**Task to complete**
Please retype every record below exactly, leaving the pictures out.

**The input**
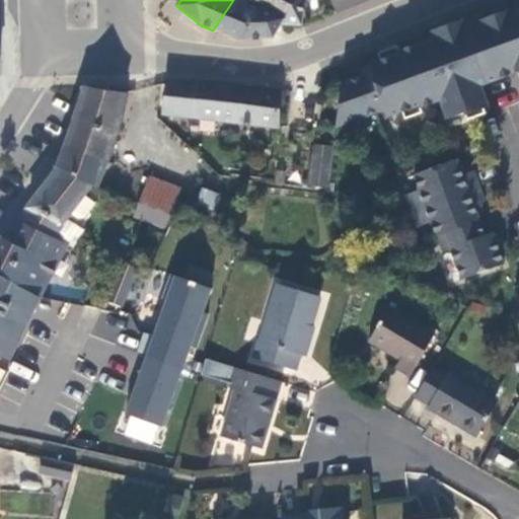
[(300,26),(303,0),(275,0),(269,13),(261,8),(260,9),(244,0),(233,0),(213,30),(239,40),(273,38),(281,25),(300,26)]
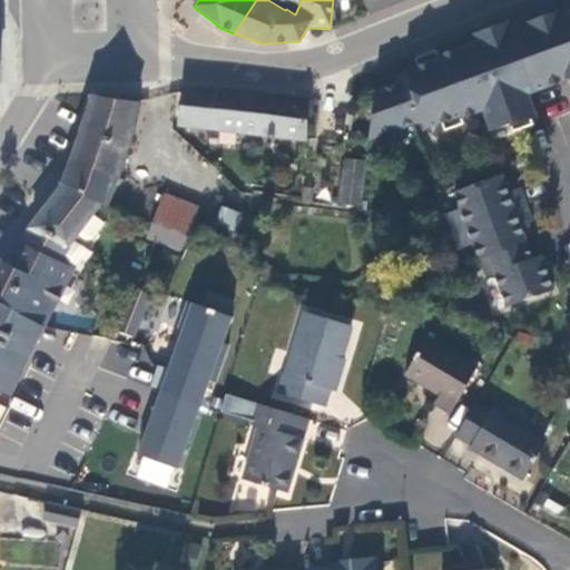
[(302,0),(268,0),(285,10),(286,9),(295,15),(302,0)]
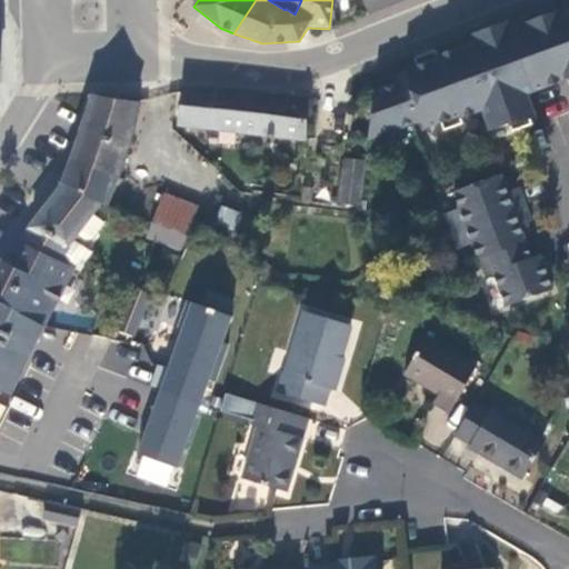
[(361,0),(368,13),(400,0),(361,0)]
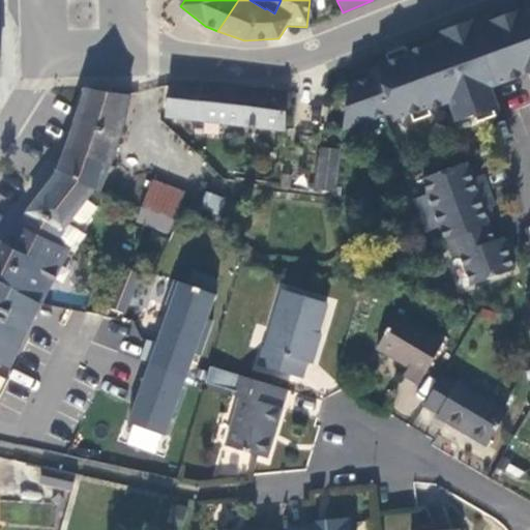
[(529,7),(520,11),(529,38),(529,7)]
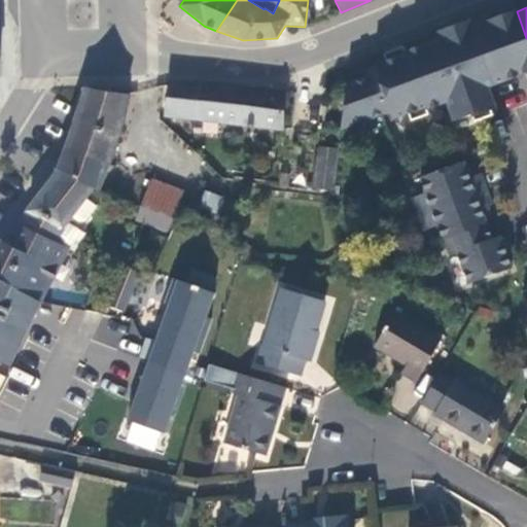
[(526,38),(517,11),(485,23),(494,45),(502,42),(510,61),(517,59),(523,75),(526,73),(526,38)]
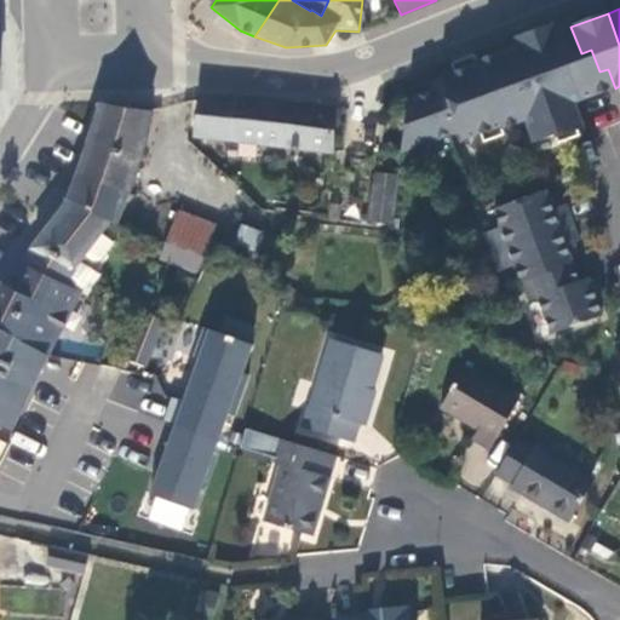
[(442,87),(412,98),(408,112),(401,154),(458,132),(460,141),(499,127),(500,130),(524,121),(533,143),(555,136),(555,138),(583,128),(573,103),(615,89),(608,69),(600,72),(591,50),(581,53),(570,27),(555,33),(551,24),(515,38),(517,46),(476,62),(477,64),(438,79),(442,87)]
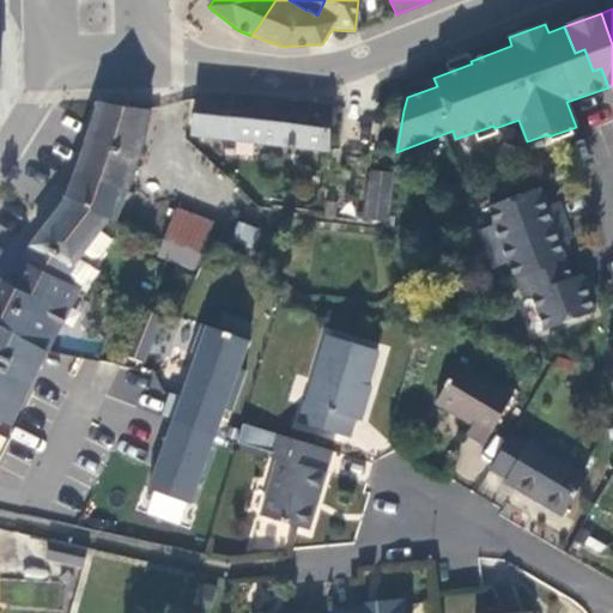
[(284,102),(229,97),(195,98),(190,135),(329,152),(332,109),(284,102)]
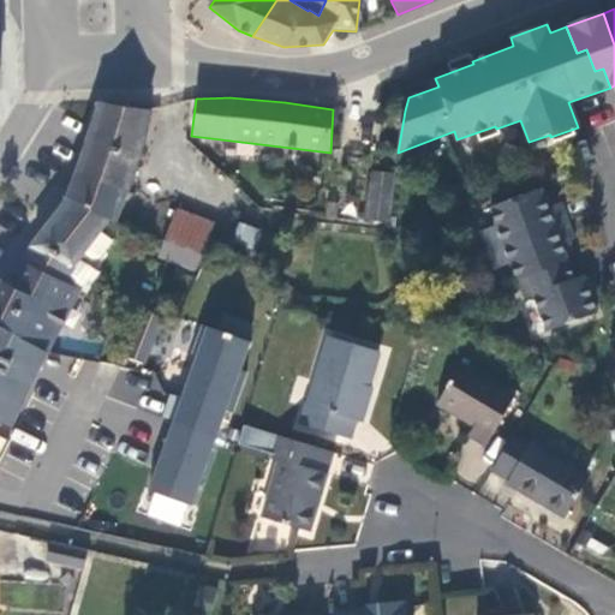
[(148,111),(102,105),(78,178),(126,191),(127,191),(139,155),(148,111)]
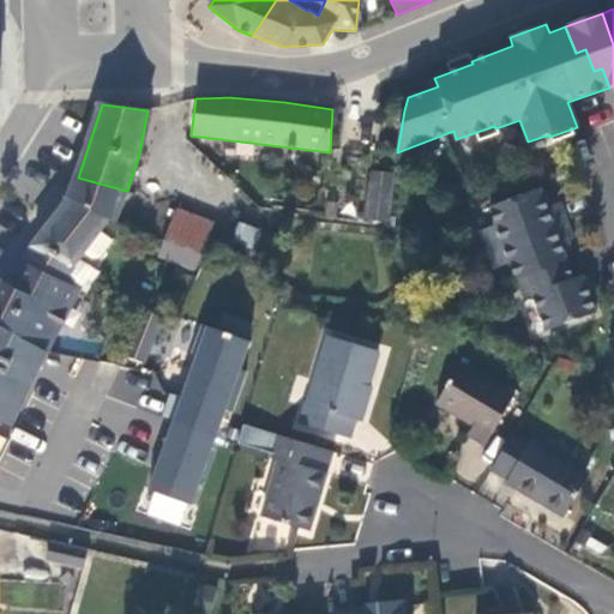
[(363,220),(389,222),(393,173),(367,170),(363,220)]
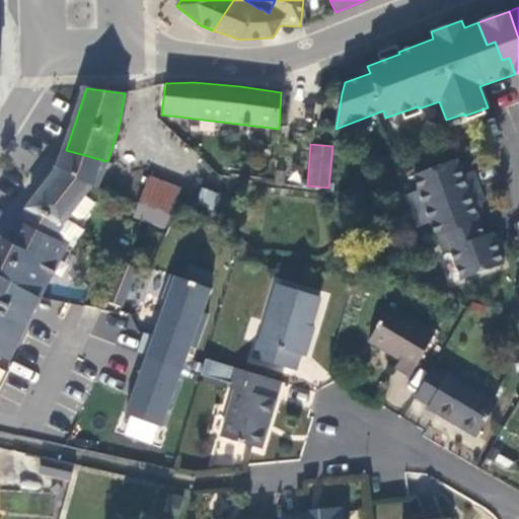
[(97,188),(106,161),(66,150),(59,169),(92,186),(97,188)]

**Completed exercise**
[(300,26),(303,0),(275,0),(269,13),(261,8),(260,9),(244,0),(233,0),(213,30),(239,40),(273,38),(281,25),(300,26)]
[(302,0),(268,0),(285,10),(286,9),(295,15),(302,0)]
[(361,0),(368,13),(400,0),(361,0)]
[(529,7),(520,11),(529,38),(529,7)]
[(526,38),(517,11),(485,23),(494,45),(502,42),(510,61),(517,59),(523,75),(526,73),(526,38)]
[(442,87),(412,98),(408,112),(401,154),(458,132),(460,141),(499,127),(500,130),(524,121),(533,143),(555,136),(555,138),(583,128),(573,103),(615,89),(608,69),(600,72),(591,50),(581,53),(570,27),(555,33),(551,24),(515,38),(517,46),(476,62),(477,64),(438,79),(442,87)]
[(284,102),(229,97),(195,98),(190,135),(329,152),(332,109),(284,102)]
[(148,111),(102,105),(78,178),(126,191),(127,191),(139,155),(148,111)]
[(363,220),(389,222),(393,173),(367,170),(363,220)]
[(97,188),(106,161),(66,150),(59,169),(92,186),(97,188)]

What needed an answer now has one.